### Data extract

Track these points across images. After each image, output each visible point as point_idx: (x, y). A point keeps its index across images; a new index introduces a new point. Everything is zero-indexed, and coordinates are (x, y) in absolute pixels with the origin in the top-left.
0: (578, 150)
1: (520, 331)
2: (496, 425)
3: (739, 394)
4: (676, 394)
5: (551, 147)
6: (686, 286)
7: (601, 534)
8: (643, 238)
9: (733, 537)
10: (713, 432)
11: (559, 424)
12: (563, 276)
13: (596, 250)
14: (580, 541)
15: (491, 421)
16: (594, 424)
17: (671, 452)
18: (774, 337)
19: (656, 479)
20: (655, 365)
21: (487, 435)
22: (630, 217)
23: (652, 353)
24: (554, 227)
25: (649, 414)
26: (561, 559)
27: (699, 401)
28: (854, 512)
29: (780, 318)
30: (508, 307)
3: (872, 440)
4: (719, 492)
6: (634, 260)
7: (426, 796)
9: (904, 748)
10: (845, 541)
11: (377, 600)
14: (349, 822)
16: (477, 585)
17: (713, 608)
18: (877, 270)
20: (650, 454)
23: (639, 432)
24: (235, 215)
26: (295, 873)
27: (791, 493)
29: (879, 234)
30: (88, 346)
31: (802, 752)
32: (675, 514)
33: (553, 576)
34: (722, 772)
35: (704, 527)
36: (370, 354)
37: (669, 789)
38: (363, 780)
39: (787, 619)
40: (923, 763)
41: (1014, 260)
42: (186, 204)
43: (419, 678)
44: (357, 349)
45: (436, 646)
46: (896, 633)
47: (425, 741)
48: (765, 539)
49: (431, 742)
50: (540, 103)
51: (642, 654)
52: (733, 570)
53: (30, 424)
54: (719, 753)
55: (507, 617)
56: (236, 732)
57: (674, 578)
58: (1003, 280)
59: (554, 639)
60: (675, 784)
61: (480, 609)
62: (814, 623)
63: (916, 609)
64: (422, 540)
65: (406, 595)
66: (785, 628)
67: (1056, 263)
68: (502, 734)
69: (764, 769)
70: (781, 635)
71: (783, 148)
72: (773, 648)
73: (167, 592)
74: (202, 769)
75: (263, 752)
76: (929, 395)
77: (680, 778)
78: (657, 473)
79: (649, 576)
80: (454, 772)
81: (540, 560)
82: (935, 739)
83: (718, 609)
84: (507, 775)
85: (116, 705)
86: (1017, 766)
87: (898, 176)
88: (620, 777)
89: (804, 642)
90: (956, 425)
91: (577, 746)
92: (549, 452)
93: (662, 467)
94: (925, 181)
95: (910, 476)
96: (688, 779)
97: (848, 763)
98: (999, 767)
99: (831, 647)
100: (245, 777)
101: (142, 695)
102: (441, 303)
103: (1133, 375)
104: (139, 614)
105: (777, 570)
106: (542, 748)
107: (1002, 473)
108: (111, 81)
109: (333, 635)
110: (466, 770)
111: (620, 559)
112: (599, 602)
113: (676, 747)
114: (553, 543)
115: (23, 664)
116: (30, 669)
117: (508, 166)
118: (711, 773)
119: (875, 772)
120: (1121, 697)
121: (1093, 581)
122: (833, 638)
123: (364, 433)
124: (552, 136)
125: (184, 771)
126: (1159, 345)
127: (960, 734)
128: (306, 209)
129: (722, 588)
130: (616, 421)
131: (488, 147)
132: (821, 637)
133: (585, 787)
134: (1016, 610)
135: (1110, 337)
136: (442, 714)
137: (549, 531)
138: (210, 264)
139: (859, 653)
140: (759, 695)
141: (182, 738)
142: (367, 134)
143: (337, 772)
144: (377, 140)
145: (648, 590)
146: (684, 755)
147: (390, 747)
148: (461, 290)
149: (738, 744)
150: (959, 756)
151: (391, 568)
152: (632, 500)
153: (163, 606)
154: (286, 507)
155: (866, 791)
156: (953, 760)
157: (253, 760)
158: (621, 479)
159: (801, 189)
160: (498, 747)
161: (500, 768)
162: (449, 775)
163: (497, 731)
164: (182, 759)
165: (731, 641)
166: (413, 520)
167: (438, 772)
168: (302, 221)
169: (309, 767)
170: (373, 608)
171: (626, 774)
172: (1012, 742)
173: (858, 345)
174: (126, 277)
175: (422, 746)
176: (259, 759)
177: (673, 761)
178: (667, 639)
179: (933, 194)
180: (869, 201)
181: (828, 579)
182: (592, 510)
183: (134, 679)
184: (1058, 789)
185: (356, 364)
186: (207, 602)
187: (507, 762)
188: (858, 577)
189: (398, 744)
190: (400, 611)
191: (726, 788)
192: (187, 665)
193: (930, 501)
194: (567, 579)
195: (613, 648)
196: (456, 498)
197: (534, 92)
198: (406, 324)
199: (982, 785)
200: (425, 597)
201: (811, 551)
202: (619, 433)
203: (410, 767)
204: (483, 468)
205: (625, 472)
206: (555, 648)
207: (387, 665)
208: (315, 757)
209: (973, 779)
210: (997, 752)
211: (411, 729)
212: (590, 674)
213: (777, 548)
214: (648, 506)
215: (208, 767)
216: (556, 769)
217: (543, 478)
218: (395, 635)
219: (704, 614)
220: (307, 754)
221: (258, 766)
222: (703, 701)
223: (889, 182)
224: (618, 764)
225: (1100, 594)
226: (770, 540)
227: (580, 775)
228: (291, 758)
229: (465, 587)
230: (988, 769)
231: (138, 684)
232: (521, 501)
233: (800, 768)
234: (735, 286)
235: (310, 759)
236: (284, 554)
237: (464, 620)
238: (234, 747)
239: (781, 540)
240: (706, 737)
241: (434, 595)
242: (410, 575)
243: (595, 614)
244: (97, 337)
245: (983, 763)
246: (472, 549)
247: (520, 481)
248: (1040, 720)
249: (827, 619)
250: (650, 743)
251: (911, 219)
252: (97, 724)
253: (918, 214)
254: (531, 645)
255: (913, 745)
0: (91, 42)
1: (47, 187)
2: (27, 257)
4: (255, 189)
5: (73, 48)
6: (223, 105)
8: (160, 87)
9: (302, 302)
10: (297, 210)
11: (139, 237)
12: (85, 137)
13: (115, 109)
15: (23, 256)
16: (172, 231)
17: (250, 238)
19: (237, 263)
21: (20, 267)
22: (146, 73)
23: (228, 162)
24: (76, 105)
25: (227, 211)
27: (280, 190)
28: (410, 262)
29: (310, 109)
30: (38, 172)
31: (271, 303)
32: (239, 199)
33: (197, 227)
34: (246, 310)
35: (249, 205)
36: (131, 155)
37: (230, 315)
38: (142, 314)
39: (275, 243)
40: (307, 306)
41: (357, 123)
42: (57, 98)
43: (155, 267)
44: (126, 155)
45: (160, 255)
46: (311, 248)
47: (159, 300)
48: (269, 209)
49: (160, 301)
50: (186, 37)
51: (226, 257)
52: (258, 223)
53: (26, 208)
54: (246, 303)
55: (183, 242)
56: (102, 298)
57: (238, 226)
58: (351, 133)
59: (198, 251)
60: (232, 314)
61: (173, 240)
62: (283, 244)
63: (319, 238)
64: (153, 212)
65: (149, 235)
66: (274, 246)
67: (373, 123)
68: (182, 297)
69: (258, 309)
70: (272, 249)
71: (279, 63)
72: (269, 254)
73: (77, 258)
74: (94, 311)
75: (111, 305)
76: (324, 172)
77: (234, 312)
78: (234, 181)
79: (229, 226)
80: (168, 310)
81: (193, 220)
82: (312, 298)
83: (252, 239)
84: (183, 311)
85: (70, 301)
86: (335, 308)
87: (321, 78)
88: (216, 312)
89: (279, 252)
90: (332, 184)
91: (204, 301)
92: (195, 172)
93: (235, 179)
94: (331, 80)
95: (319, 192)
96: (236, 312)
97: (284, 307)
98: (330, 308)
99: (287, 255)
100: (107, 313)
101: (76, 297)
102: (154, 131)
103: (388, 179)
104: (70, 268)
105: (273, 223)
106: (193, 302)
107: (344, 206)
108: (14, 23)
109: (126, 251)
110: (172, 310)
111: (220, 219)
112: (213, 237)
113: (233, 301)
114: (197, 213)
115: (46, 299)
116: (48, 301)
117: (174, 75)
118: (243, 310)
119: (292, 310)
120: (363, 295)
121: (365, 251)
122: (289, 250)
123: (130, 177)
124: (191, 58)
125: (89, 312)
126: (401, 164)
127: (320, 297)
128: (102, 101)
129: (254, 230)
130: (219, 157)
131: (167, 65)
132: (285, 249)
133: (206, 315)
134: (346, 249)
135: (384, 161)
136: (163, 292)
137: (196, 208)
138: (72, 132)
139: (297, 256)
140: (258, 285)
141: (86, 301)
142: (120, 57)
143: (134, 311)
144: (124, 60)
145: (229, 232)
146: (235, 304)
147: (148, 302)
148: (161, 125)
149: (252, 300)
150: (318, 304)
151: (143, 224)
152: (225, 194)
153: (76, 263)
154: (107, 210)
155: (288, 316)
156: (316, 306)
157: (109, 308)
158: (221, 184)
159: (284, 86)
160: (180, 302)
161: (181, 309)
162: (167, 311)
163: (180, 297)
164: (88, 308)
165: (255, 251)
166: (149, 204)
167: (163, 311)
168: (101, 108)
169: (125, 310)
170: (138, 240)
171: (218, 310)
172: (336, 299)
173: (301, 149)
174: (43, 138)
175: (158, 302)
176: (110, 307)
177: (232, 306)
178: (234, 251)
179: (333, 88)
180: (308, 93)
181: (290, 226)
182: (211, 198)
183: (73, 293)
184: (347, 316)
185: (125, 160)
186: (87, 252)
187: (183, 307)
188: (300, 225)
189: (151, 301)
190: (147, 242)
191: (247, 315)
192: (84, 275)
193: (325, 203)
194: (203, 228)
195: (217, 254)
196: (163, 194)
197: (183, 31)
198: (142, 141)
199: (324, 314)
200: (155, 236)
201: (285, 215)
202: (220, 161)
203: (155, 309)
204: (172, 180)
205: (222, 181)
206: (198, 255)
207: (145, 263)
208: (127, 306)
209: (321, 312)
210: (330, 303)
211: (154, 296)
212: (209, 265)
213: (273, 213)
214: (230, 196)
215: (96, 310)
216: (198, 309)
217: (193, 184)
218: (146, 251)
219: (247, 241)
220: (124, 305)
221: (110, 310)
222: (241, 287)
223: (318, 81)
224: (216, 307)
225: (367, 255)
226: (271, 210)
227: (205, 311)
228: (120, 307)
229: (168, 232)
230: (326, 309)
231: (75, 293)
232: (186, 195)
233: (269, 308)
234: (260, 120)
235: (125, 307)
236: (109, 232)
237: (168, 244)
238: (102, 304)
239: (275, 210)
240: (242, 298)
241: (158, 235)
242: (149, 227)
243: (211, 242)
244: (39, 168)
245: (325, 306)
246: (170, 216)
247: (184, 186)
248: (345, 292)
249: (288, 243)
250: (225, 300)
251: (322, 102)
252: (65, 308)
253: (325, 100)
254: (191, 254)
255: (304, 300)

### Written problem
Collect every line of the listing above that contains the string "coordinates" and write those lines out in order.

### Response to the exercise
Track these points across images. After each image, output each visible point as point_idx: (x, y). A point keeps its index across images; a new index introduces a new point. Everything is zero-indexed, and coordinates are (x, y) in absolute pixels with the origin in the top-left.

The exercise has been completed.